• [Work item] Pictures in the listing do not belong in the copy, which should repeat exactly the lines from the one holding "[(0,232),(15,233),(15,234),(48,234),(48,219),(0,218),(0,232)]" through the last line.

• [Supplied records]
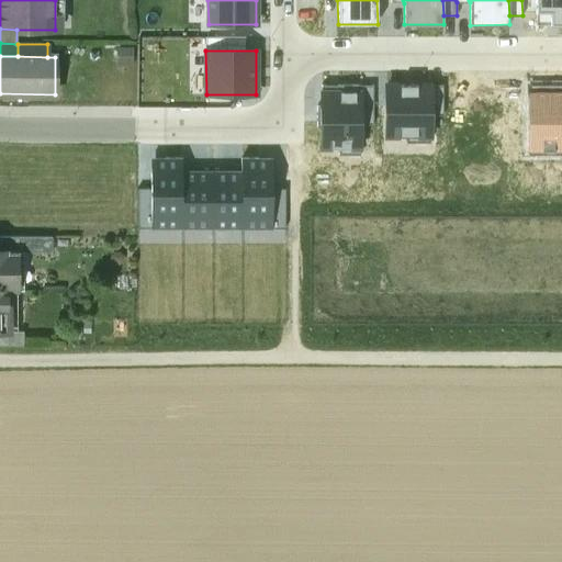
[(359,155),(360,125),(360,92),(357,92),(357,86),(337,85),(337,92),(321,92),(321,105),(316,105),(316,127),(322,127),(321,148),(338,148),(338,155),(359,155)]
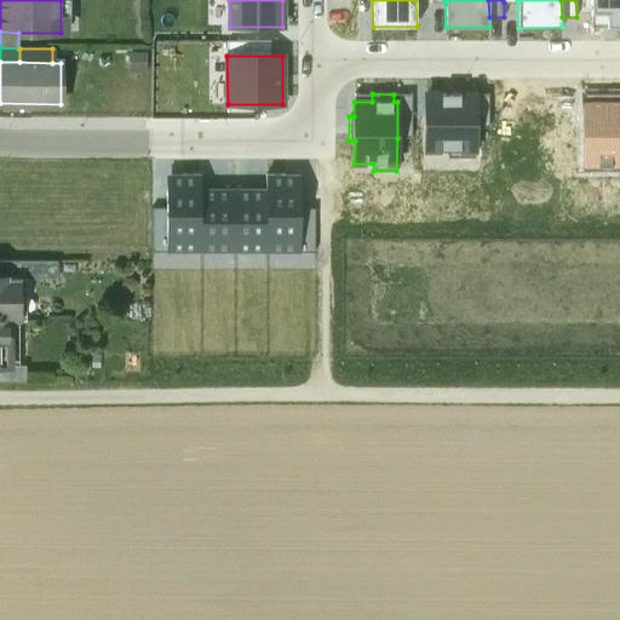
[(475,158),(475,127),(475,93),(426,93),(426,150),(447,150),(447,158),(475,158)]
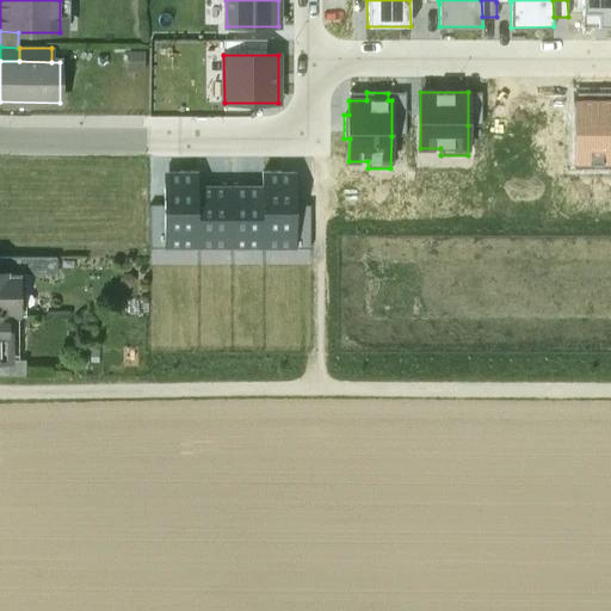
[(468,125),(482,125),(482,92),(468,92),(468,125)]
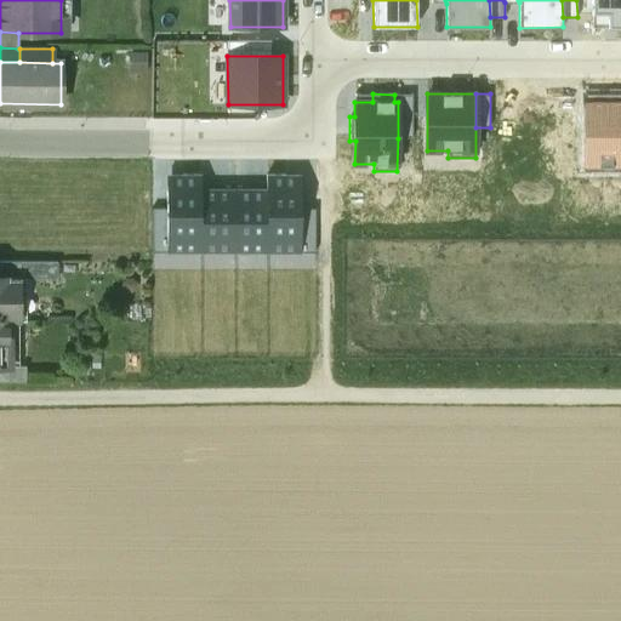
[(412,138),(412,95),(394,95),(394,102),(398,102),(398,138),(412,138)]
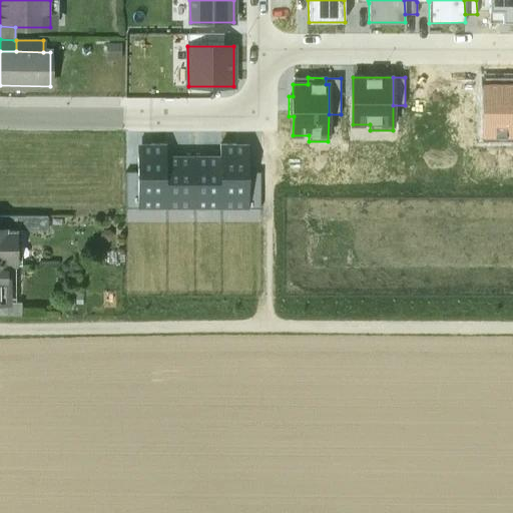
[(201,157),(192,157),(193,210),(249,209),(249,143),(218,144),(218,157),(201,157)]
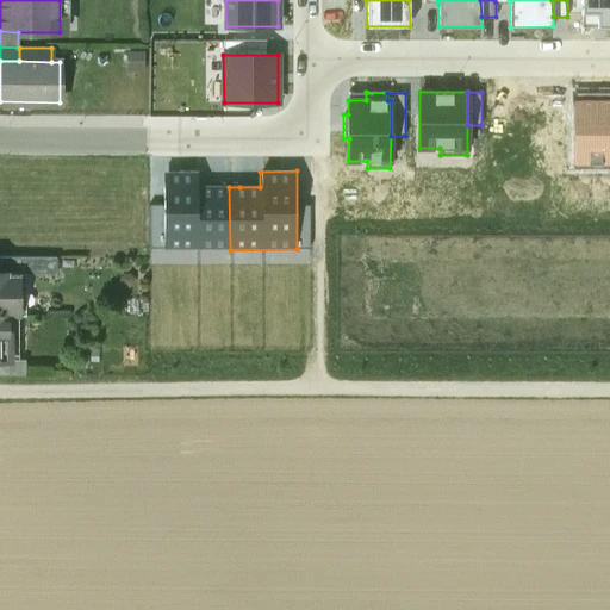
[(230,250),(229,187),(218,187),(198,187),(198,172),(173,172),(162,173),(162,250),(230,250)]
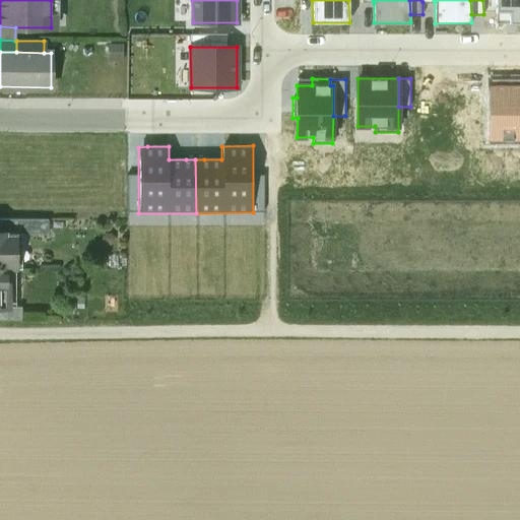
[(0,232),(15,233),(15,234),(48,234),(48,219),(0,218),(0,232)]
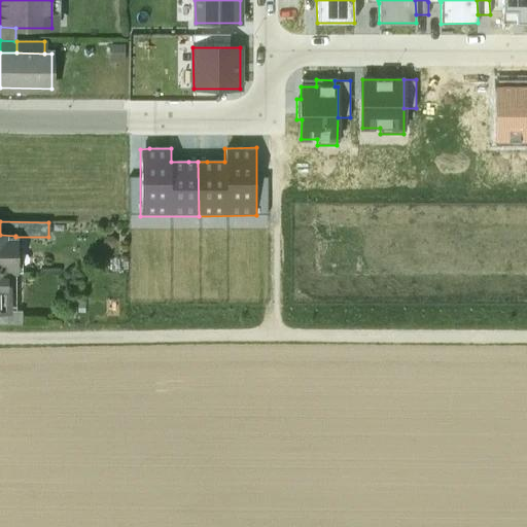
[(15,273),(15,237),(15,236),(0,235),(0,272),(9,273),(15,273)]
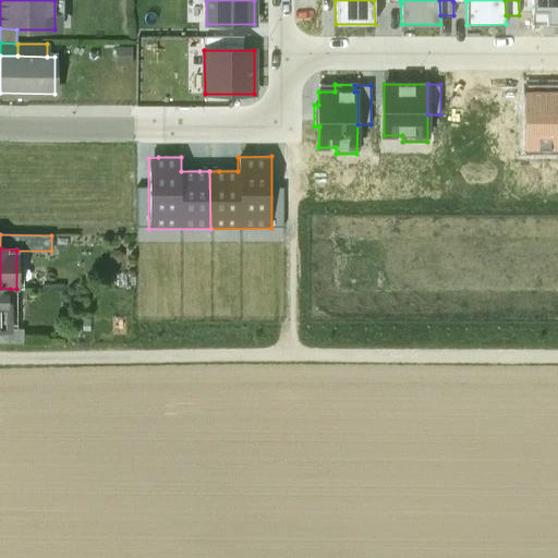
[(10,329),(10,289),(0,288),(0,329),(10,330),(10,329)]
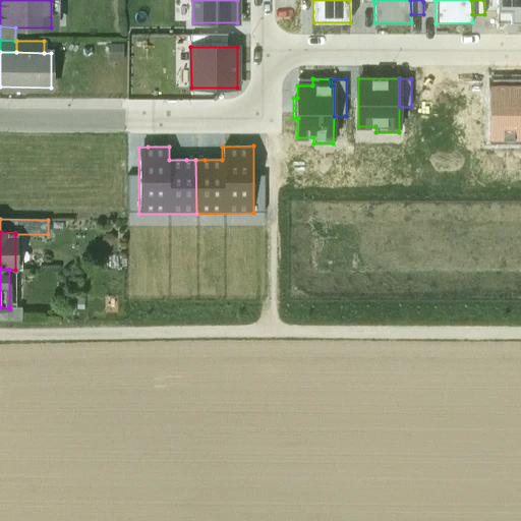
[(9,307),(9,308),(0,307),(0,321),(21,321),(21,307),(9,307)]
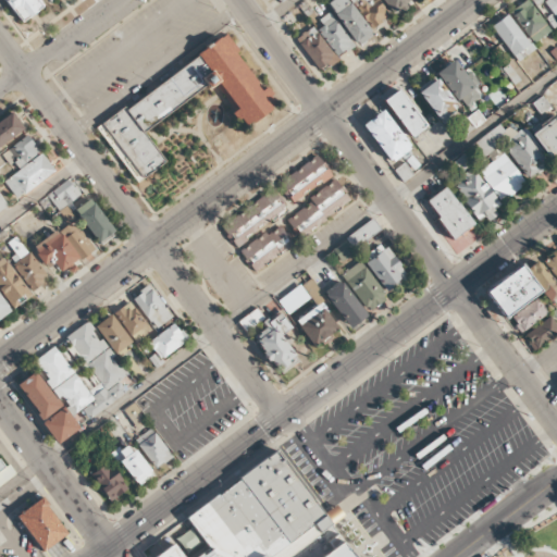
[(4,0),(22,23),(45,5),(39,0),(4,0)]
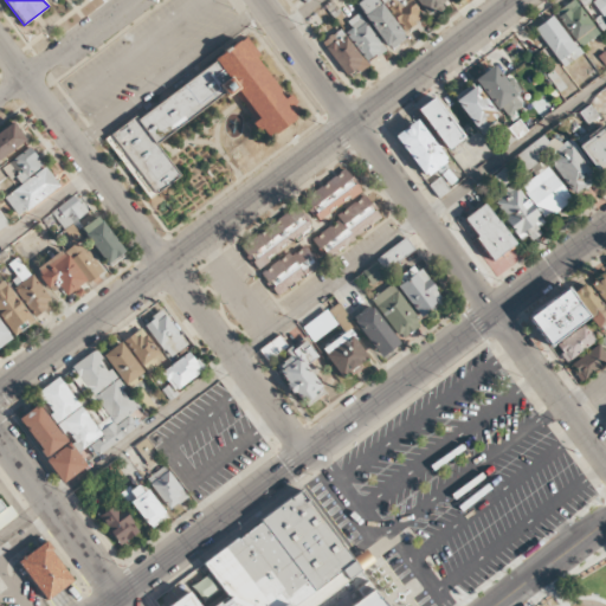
[(388,50),(405,39),(378,0),(358,0),(355,2),(388,50)]
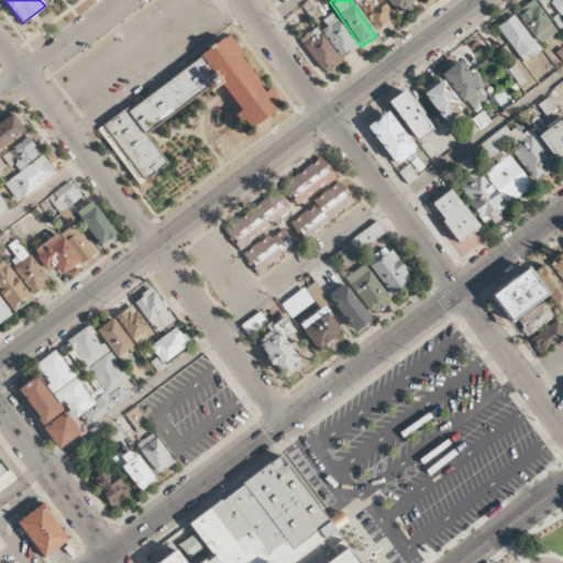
[(393,17),(381,0),(356,0),(376,28),(393,17)]
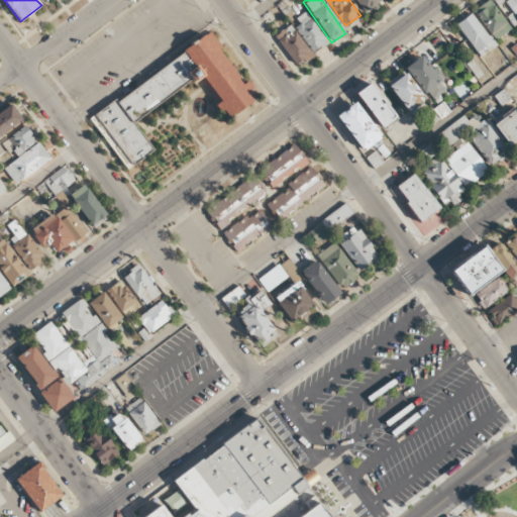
[(354,0),(363,12),(380,2),(378,0),(354,0)]
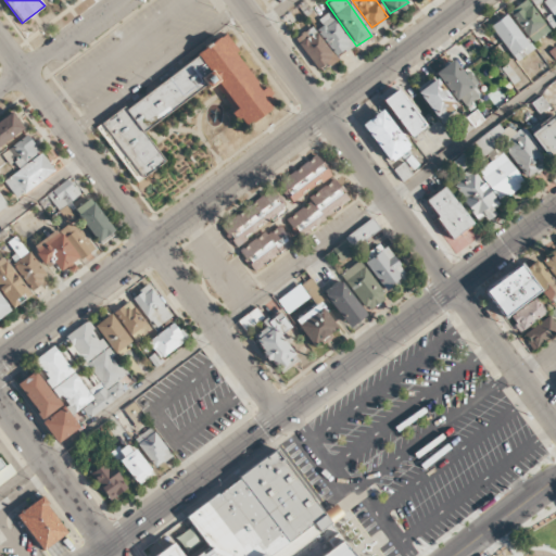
[(531,43),(548,32),(527,0),(526,0),(509,11),(531,43)]
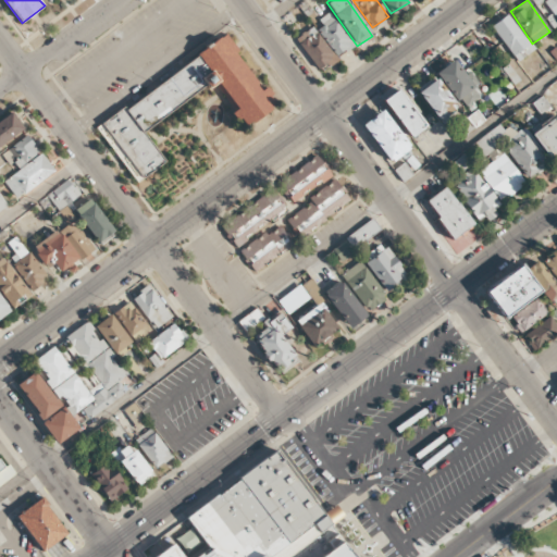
[(556,14),(556,0),(546,0),(544,2),(555,16),(556,14)]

• [Output below]
[(0,232),(15,233),(15,234),(48,234),(48,219),(0,218),(0,232)]
[(15,273),(15,237),(15,236),(0,235),(0,272),(9,273),(15,273)]
[(10,329),(10,289),(0,288),(0,329),(10,330),(10,329)]
[(9,307),(9,308),(0,307),(0,321),(21,321),(21,307),(9,307)]
[(4,0),(22,23),(45,5),(39,0),(4,0)]
[(388,50),(405,39),(378,0),(358,0),(355,2),(388,50)]
[(393,17),(381,0),(356,0),(376,28),(393,17)]
[(354,0),(363,12),(380,2),(378,0),(354,0)]
[(531,43),(548,32),(527,0),(526,0),(509,11),(531,43)]
[(556,14),(556,0),(546,0),(544,2),(555,16),(556,14)]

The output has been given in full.